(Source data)

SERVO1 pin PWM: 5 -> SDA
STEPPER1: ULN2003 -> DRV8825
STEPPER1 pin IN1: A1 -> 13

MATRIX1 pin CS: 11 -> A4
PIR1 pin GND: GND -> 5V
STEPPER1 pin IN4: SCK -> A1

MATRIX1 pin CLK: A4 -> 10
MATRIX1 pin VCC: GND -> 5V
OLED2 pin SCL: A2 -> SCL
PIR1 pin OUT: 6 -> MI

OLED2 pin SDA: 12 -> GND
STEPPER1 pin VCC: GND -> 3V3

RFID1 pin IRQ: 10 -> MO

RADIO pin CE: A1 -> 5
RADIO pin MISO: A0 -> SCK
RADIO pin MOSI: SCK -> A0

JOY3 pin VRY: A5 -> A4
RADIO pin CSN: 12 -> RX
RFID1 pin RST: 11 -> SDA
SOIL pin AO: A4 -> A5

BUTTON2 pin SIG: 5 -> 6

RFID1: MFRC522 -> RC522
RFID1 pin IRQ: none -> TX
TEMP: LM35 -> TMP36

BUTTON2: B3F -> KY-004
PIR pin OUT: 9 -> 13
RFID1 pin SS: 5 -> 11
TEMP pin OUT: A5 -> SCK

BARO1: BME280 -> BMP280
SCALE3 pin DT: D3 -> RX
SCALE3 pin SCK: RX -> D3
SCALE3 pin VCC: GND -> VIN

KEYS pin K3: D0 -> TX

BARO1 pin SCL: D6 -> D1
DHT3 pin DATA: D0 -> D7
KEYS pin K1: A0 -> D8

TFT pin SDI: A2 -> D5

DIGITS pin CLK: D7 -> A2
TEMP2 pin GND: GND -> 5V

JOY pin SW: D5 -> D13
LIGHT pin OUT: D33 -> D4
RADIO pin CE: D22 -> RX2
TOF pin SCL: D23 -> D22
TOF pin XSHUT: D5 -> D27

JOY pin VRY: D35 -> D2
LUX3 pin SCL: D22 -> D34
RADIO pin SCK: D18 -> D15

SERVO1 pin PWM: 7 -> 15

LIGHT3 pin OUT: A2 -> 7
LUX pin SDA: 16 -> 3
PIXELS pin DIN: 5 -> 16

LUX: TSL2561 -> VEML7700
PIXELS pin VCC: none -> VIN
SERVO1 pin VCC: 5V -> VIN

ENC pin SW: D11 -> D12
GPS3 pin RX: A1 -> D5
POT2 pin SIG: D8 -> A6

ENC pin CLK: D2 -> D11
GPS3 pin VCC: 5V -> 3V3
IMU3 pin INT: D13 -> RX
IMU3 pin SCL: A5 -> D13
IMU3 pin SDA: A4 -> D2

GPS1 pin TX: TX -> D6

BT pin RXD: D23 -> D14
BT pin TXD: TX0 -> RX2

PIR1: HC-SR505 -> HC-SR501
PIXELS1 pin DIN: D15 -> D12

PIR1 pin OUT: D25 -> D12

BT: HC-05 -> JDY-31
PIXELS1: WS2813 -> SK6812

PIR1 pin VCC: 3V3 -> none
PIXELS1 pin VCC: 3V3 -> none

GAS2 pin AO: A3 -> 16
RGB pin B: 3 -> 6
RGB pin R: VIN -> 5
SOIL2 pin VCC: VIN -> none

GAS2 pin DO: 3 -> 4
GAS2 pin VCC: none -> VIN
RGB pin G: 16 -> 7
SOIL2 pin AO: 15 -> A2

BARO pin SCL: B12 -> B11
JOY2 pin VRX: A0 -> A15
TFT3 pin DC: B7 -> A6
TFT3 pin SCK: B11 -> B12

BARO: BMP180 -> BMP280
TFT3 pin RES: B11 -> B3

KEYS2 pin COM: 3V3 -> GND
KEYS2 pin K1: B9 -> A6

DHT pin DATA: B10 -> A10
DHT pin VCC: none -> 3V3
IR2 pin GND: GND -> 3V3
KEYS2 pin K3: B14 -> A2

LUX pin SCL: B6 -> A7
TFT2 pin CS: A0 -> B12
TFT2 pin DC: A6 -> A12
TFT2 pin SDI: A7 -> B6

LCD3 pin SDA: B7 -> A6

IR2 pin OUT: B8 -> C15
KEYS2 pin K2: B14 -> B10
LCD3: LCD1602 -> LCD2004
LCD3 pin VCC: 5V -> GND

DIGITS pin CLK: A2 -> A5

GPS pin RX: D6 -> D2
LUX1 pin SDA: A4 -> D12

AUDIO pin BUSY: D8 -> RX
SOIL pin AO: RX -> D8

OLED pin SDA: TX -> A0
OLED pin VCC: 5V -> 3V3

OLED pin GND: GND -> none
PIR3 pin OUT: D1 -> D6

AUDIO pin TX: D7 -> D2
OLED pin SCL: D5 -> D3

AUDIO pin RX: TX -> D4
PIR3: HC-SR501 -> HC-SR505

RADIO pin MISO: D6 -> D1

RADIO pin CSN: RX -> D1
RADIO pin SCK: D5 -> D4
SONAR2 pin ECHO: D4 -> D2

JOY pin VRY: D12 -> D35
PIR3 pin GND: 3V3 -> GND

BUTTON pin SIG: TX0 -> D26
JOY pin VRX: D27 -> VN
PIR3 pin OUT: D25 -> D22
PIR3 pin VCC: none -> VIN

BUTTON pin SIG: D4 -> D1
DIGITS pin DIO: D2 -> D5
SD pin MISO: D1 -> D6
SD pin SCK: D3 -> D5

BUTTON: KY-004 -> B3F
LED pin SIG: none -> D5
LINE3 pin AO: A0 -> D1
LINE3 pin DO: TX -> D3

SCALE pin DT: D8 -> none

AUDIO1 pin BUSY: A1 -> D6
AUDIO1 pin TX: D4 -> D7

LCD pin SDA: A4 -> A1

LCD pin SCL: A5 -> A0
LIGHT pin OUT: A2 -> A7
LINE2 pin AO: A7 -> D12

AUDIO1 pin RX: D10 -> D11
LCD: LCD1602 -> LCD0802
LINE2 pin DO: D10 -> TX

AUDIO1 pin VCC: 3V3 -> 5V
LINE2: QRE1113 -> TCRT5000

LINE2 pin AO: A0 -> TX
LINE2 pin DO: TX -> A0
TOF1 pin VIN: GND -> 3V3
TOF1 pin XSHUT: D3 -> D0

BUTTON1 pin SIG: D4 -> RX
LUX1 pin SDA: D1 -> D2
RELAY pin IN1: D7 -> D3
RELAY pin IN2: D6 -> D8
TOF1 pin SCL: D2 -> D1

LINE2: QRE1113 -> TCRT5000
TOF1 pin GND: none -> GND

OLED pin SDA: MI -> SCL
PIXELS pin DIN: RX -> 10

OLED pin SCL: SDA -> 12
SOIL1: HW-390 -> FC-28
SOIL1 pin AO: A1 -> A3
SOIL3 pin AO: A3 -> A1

Activity
Among the records above, extract exactly the lines from the line with "DIGITS pin CLK: D7 -> A2" to the line with "AUDIO1 pin TX: D4 -> D7", both lines included, and leave out the rest.

Result
DIGITS pin CLK: D7 -> A2
TEMP2 pin GND: GND -> 5V

JOY pin SW: D5 -> D13
LIGHT pin OUT: D33 -> D4
RADIO pin CE: D22 -> RX2
TOF pin SCL: D23 -> D22
TOF pin XSHUT: D5 -> D27

JOY pin VRY: D35 -> D2
LUX3 pin SCL: D22 -> D34
RADIO pin SCK: D18 -> D15

SERVO1 pin PWM: 7 -> 15

LIGHT3 pin OUT: A2 -> 7
LUX pin SDA: 16 -> 3
PIXELS pin DIN: 5 -> 16

LUX: TSL2561 -> VEML7700
PIXELS pin VCC: none -> VIN
SERVO1 pin VCC: 5V -> VIN

ENC pin SW: D11 -> D12
GPS3 pin RX: A1 -> D5
POT2 pin SIG: D8 -> A6

ENC pin CLK: D2 -> D11
GPS3 pin VCC: 5V -> 3V3
IMU3 pin INT: D13 -> RX
IMU3 pin SCL: A5 -> D13
IMU3 pin SDA: A4 -> D2

GPS1 pin TX: TX -> D6

BT pin RXD: D23 -> D14
BT pin TXD: TX0 -> RX2

PIR1: HC-SR505 -> HC-SR501
PIXELS1 pin DIN: D15 -> D12

PIR1 pin OUT: D25 -> D12

BT: HC-05 -> JDY-31
PIXELS1: WS2813 -> SK6812

PIR1 pin VCC: 3V3 -> none
PIXELS1 pin VCC: 3V3 -> none

GAS2 pin AO: A3 -> 16
RGB pin B: 3 -> 6
RGB pin R: VIN -> 5
SOIL2 pin VCC: VIN -> none

GAS2 pin DO: 3 -> 4
GAS2 pin VCC: none -> VIN
RGB pin G: 16 -> 7
SOIL2 pin AO: 15 -> A2

BARO pin SCL: B12 -> B11
JOY2 pin VRX: A0 -> A15
TFT3 pin DC: B7 -> A6
TFT3 pin SCK: B11 -> B12

BARO: BMP180 -> BMP280
TFT3 pin RES: B11 -> B3

KEYS2 pin COM: 3V3 -> GND
KEYS2 pin K1: B9 -> A6

DHT pin DATA: B10 -> A10
DHT pin VCC: none -> 3V3
IR2 pin GND: GND -> 3V3
KEYS2 pin K3: B14 -> A2

LUX pin SCL: B6 -> A7
TFT2 pin CS: A0 -> B12
TFT2 pin DC: A6 -> A12
TFT2 pin SDI: A7 -> B6

LCD3 pin SDA: B7 -> A6

IR2 pin OUT: B8 -> C15
KEYS2 pin K2: B14 -> B10
LCD3: LCD1602 -> LCD2004
LCD3 pin VCC: 5V -> GND

DIGITS pin CLK: A2 -> A5

GPS pin RX: D6 -> D2
LUX1 pin SDA: A4 -> D12

AUDIO pin BUSY: D8 -> RX
SOIL pin AO: RX -> D8

OLED pin SDA: TX -> A0
OLED pin VCC: 5V -> 3V3

OLED pin GND: GND -> none
PIR3 pin OUT: D1 -> D6

AUDIO pin TX: D7 -> D2
OLED pin SCL: D5 -> D3

AUDIO pin RX: TX -> D4
PIR3: HC-SR501 -> HC-SR505

RADIO pin MISO: D6 -> D1

RADIO pin CSN: RX -> D1
RADIO pin SCK: D5 -> D4
SONAR2 pin ECHO: D4 -> D2

JOY pin VRY: D12 -> D35
PIR3 pin GND: 3V3 -> GND

BUTTON pin SIG: TX0 -> D26
JOY pin VRX: D27 -> VN
PIR3 pin OUT: D25 -> D22
PIR3 pin VCC: none -> VIN

BUTTON pin SIG: D4 -> D1
DIGITS pin DIO: D2 -> D5
SD pin MISO: D1 -> D6
SD pin SCK: D3 -> D5

BUTTON: KY-004 -> B3F
LED pin SIG: none -> D5
LINE3 pin AO: A0 -> D1
LINE3 pin DO: TX -> D3

SCALE pin DT: D8 -> none

AUDIO1 pin BUSY: A1 -> D6
AUDIO1 pin TX: D4 -> D7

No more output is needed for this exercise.